INSTRUCTIONS FOR THE TASK => Exactly the lines below, starting with the one containing "BUTTON pin GND: GND -> VIN" and going on through the one containing "RGB pin GND: none -> GND", must be reproduced, both ends included, and no pictures with them.

EXTRACTED MATERIAL =>
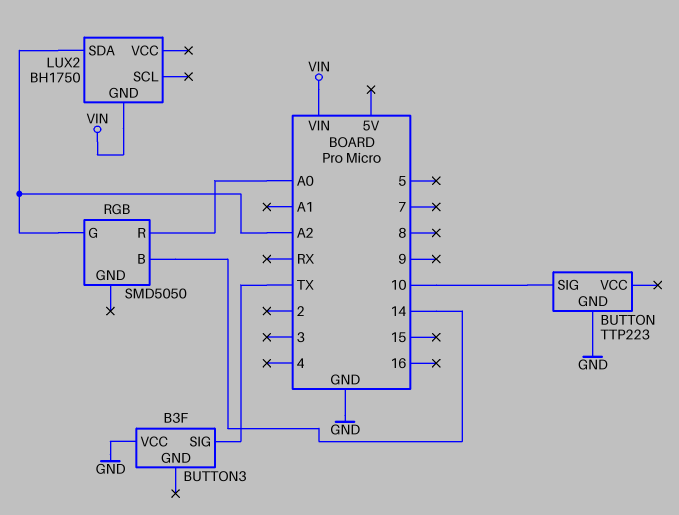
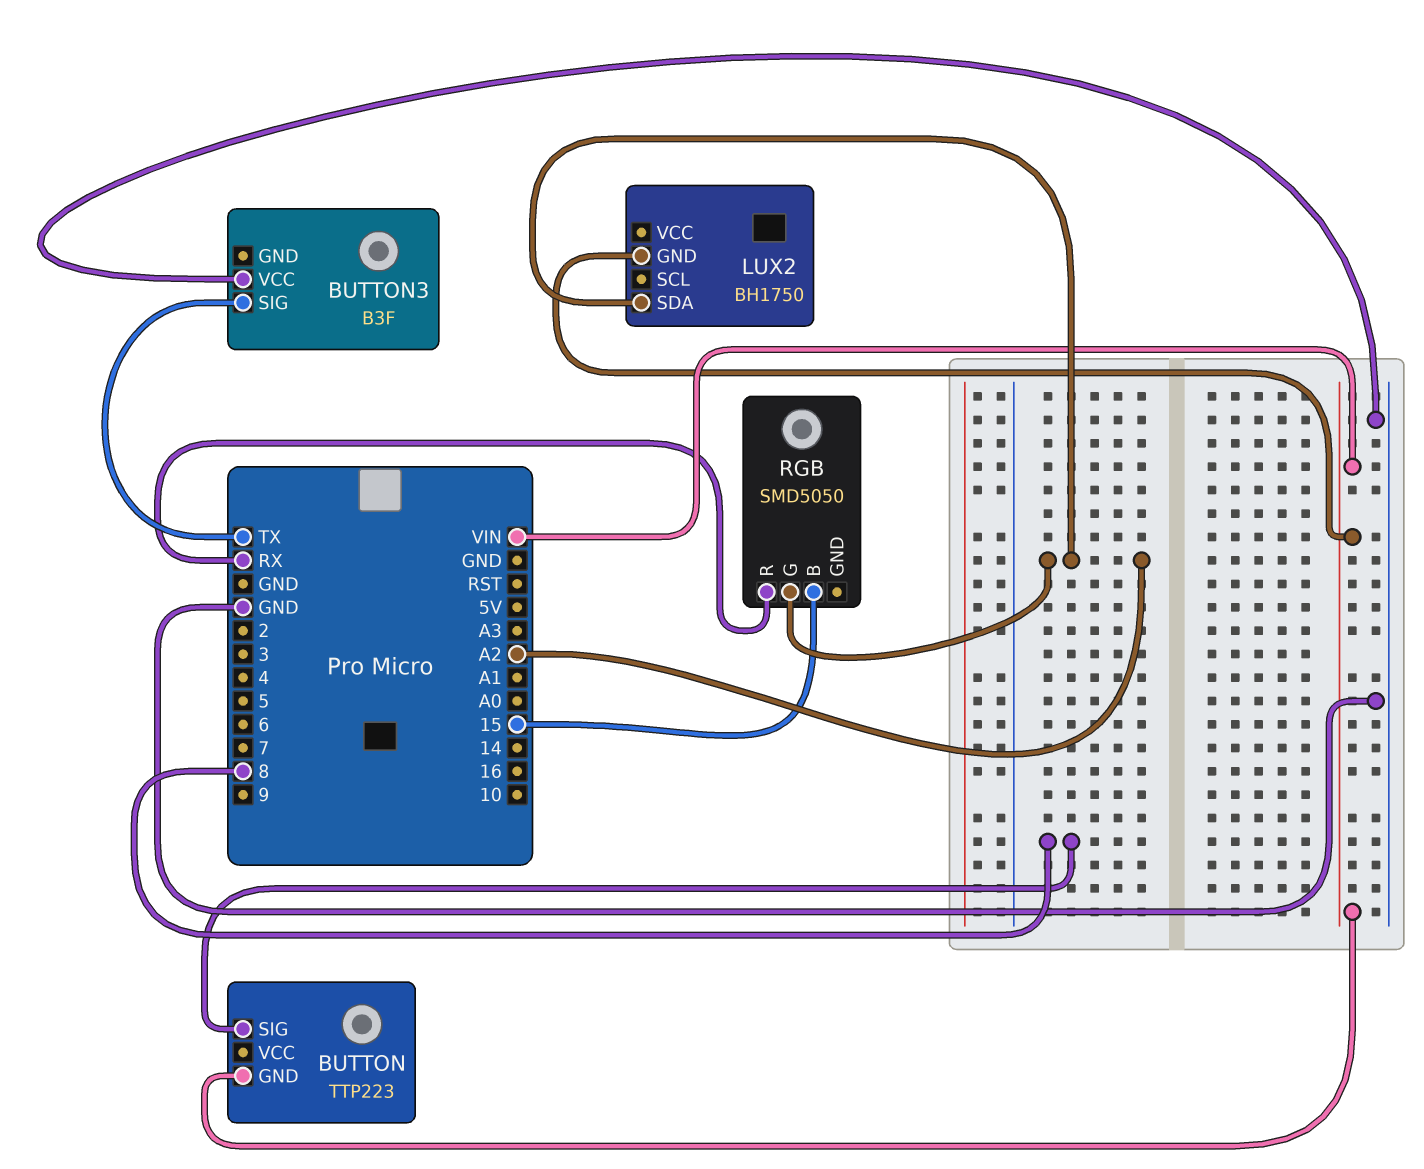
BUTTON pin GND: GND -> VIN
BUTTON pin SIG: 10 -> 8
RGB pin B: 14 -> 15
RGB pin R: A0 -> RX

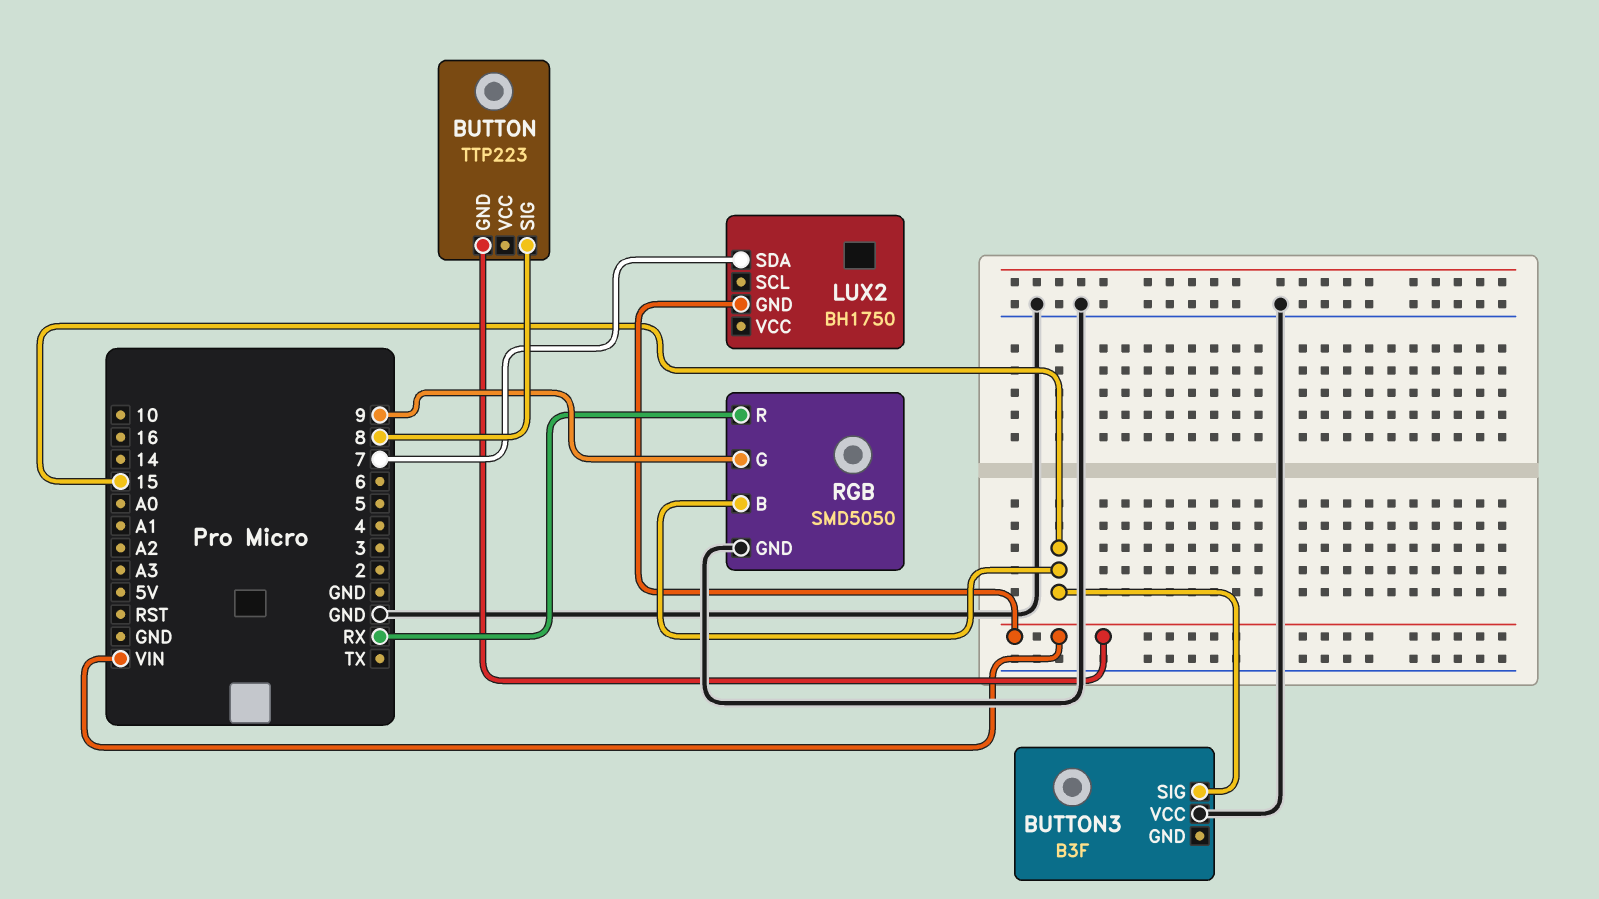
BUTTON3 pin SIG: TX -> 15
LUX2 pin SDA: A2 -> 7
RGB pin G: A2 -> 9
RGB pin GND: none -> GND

==

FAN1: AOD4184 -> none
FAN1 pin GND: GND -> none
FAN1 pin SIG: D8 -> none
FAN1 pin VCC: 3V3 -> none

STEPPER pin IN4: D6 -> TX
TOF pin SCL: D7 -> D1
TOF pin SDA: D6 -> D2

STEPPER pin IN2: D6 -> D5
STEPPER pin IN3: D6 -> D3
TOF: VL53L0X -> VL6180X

ANSWER SECTION =>
BUTTON pin GND: GND -> VIN
BUTTON pin SIG: 10 -> 8
RGB pin B: 14 -> 15
RGB pin R: A0 -> RX

BUTTON3 pin SIG: TX -> 15
LUX2 pin SDA: A2 -> 7
RGB pin G: A2 -> 9
RGB pin GND: none -> GND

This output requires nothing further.